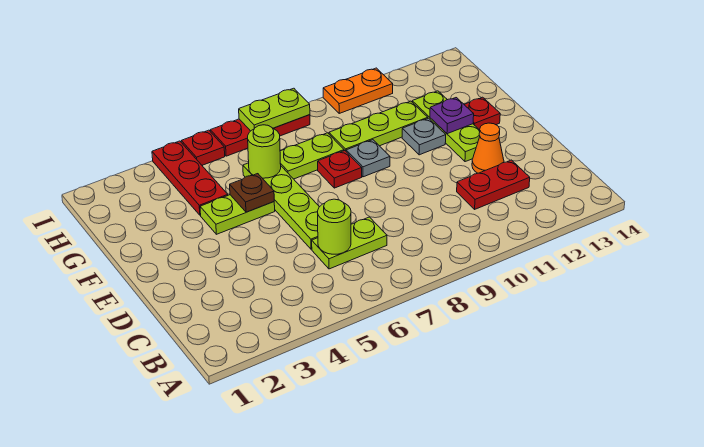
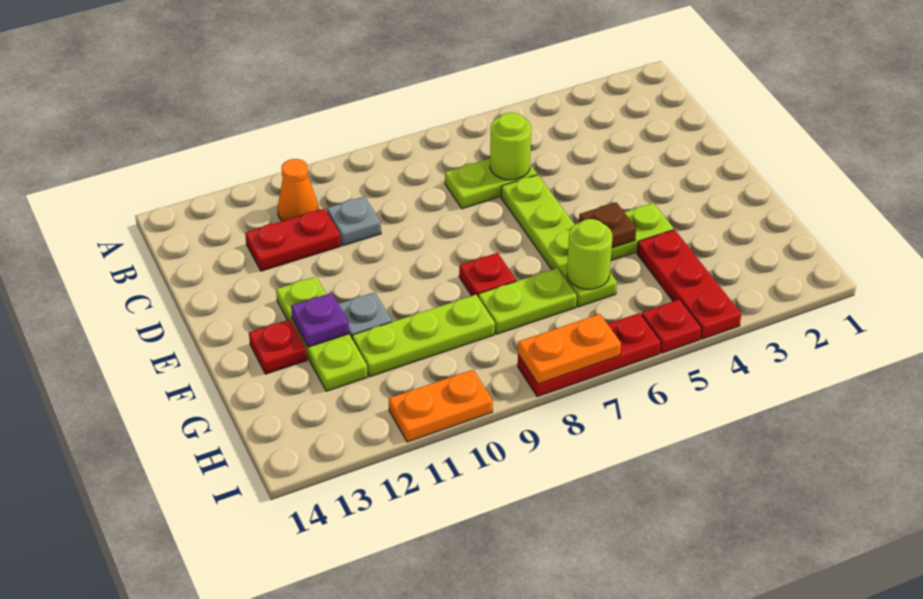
orange cone D12 level 1 -> orange cone B11 level 1
grey plate F9 level 1 -> grey plate C10 level 1
lime plate I7:I8 level 2 -> orange plate I7:I8 level 2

_Task instructions_
Send back the listing exactly as it stands. Do not include the pictures.

_Written answer_
orange cone D12 level 1 -> orange cone B11 level 1
grey plate F9 level 1 -> grey plate C10 level 1
lime plate I7:I8 level 2 -> orange plate I7:I8 level 2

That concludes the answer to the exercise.